┌─ Data for this task

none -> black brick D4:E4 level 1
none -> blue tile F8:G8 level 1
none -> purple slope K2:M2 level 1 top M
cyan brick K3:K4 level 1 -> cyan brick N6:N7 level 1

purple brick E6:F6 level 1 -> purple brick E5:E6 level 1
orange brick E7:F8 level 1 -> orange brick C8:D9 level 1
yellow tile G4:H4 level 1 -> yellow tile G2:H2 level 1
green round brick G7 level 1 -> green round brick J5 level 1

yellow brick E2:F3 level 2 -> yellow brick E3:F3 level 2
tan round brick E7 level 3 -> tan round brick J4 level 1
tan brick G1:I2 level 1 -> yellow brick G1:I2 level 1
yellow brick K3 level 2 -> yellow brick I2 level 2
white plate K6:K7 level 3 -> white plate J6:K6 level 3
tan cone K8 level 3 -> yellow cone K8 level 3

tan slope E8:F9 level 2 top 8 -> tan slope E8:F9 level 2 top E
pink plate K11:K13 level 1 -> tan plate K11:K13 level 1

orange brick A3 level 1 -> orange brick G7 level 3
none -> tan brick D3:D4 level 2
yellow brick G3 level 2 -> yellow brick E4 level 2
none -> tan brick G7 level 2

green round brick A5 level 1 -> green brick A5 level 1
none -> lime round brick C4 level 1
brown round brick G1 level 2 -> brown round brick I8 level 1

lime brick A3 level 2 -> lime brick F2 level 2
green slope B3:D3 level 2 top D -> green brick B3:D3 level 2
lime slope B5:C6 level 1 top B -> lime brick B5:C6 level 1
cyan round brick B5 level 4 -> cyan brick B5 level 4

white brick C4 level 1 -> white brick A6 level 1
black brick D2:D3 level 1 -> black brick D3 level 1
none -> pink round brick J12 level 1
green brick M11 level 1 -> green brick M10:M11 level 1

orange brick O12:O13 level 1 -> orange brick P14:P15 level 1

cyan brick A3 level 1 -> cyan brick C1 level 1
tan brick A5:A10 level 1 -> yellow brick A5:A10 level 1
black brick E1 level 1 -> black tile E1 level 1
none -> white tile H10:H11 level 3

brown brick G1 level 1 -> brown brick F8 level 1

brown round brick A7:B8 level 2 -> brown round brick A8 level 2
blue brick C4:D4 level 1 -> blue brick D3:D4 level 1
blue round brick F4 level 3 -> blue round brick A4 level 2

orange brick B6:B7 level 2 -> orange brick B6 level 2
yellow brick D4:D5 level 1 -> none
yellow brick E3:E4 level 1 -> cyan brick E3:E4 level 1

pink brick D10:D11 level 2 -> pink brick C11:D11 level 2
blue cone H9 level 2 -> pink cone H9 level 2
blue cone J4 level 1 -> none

└─

* [Work required]
Show the lines above that have the word "round".

* [Reply]
green round brick G7 level 1 -> green round brick J5 level 1
tan round brick E7 level 3 -> tan round brick J4 level 1
green round brick A5 level 1 -> green brick A5 level 1
none -> lime round brick C4 level 1
brown round brick G1 level 2 -> brown round brick I8 level 1
cyan round brick B5 level 4 -> cyan brick B5 level 4
none -> pink round brick J12 level 1
brown round brick A7:B8 level 2 -> brown round brick A8 level 2
blue round brick F4 level 3 -> blue round brick A4 level 2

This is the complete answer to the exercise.